• Collection entries:

===============

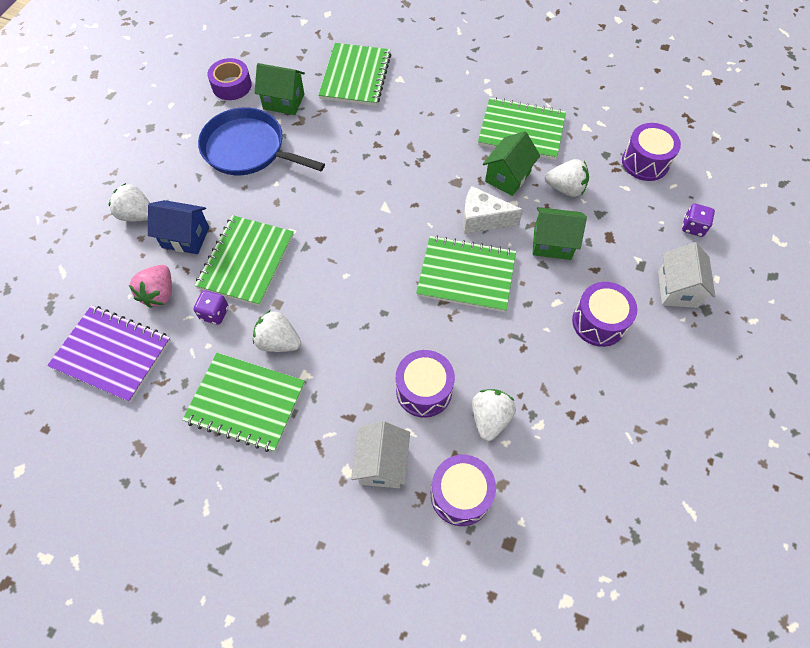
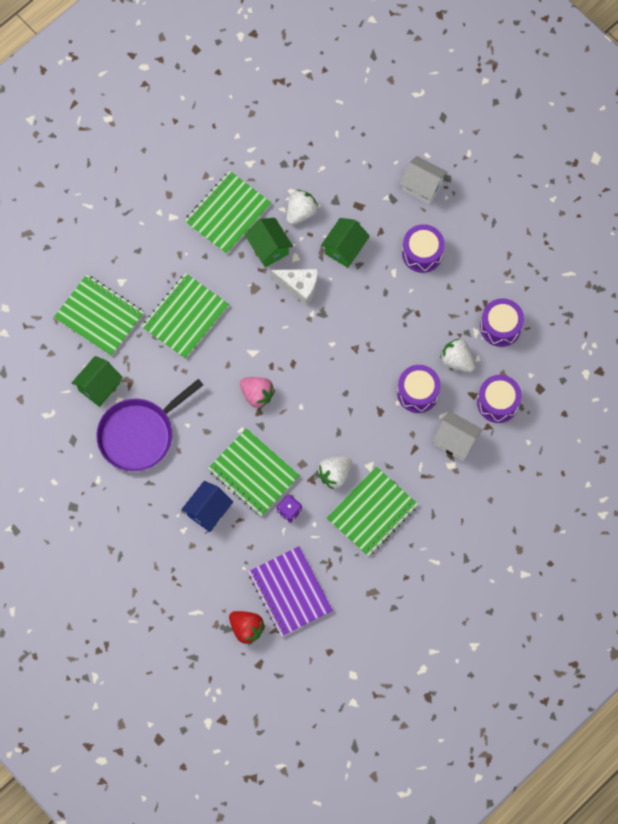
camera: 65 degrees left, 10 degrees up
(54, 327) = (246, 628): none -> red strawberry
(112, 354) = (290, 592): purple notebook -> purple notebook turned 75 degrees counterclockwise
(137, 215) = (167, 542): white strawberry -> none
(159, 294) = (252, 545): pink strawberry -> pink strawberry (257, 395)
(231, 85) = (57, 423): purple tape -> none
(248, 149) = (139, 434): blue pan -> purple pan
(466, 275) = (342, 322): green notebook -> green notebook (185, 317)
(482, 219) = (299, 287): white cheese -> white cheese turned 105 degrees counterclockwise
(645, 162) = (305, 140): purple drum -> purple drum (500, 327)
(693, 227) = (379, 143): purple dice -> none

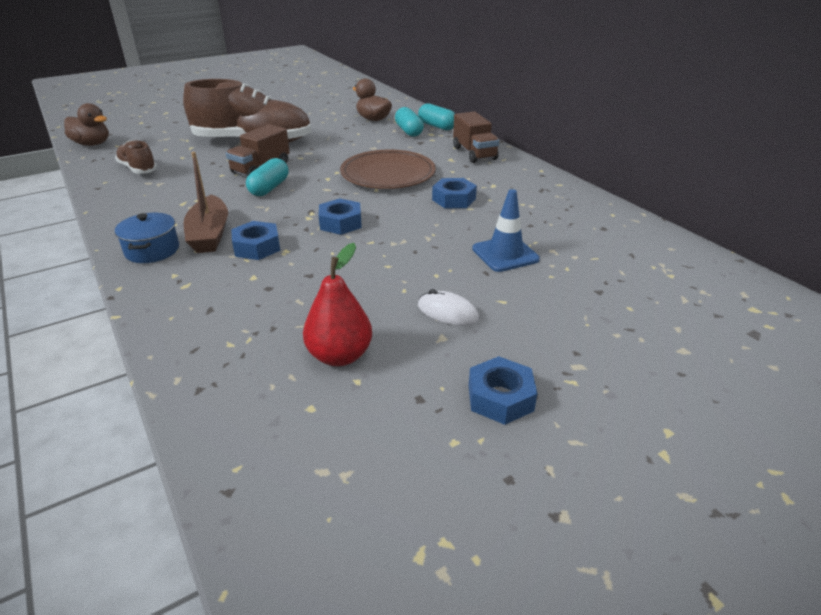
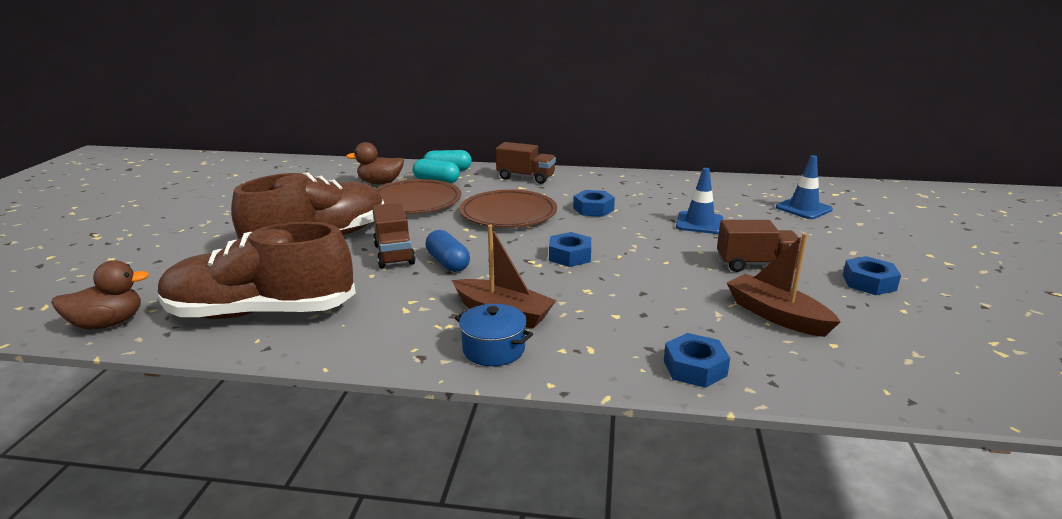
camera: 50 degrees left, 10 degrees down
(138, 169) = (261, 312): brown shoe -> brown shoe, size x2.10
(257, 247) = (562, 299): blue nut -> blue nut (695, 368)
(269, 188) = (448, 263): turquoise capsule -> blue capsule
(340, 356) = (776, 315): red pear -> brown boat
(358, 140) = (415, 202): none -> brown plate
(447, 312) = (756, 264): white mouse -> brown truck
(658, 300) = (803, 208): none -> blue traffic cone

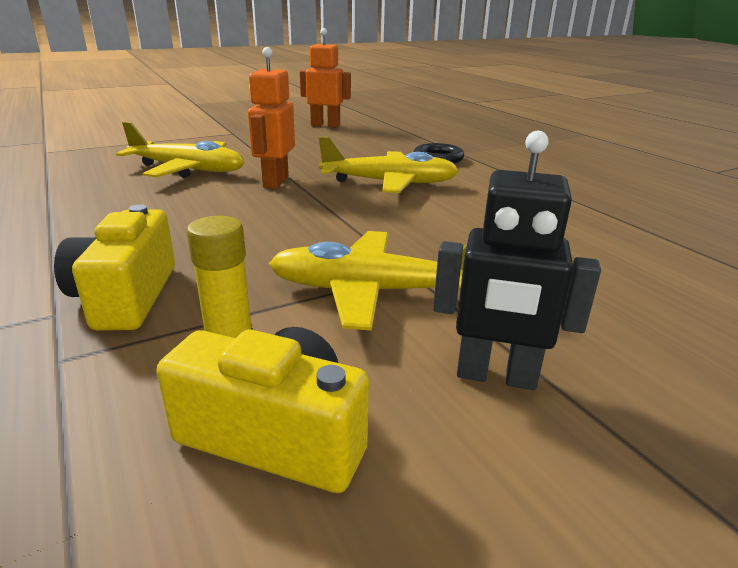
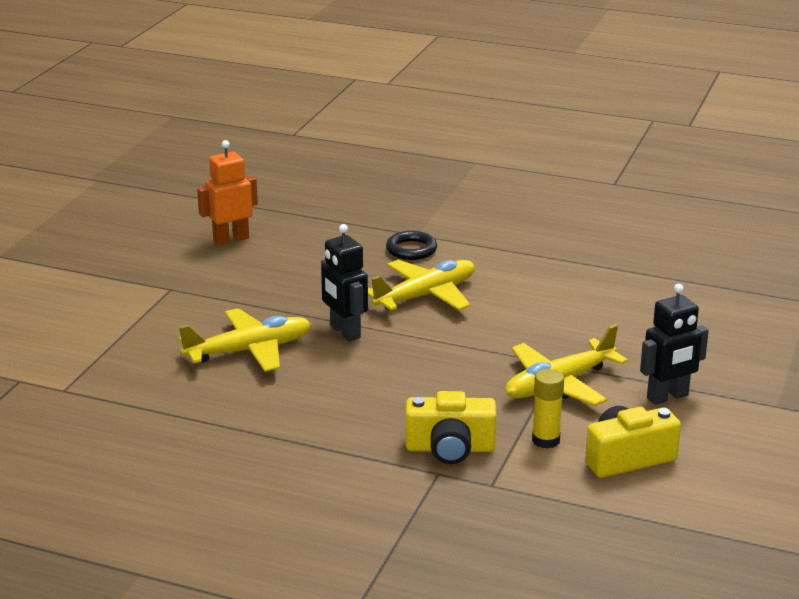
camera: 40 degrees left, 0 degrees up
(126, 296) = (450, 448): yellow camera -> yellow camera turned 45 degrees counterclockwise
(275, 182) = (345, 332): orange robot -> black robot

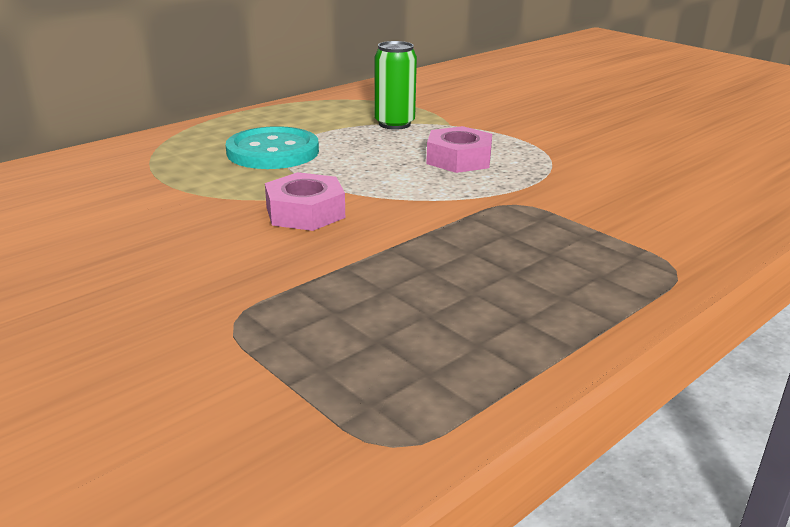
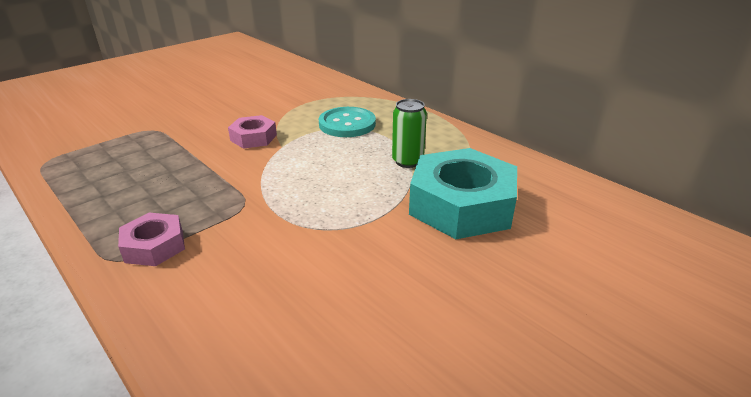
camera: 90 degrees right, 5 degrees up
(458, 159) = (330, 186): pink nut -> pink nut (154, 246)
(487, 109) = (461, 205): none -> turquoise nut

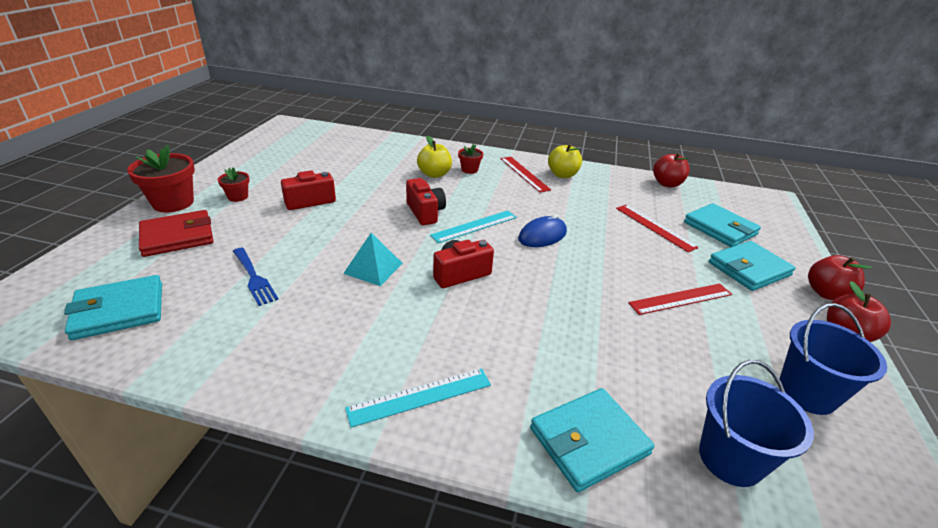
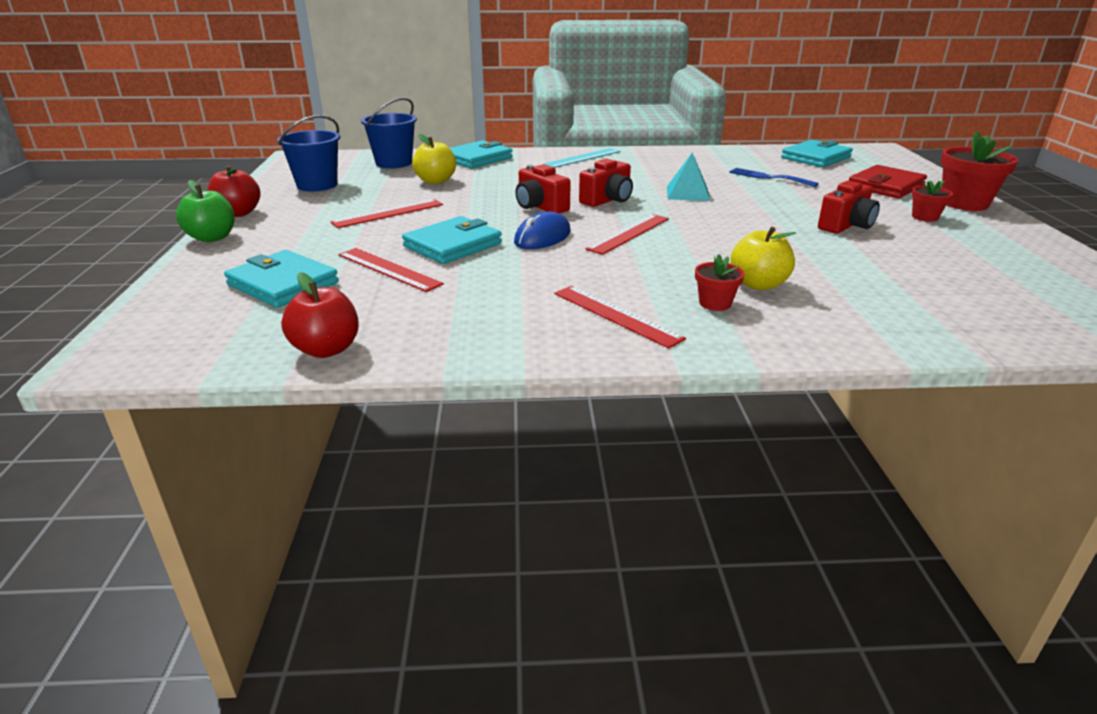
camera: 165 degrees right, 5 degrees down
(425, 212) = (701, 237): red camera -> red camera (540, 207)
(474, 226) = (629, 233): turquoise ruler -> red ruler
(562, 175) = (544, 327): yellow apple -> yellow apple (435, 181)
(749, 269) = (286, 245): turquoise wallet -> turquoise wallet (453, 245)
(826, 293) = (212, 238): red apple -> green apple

===============

• WHAT THE TASK REQUIRES: The answer must consist of each line from the entries that contains the string "pink".

• THE COMPLETED TASK:
(159, 294) = (252, 545): pink strawberry -> pink strawberry (257, 395)
(458, 159) = (330, 186): pink nut -> pink nut (154, 246)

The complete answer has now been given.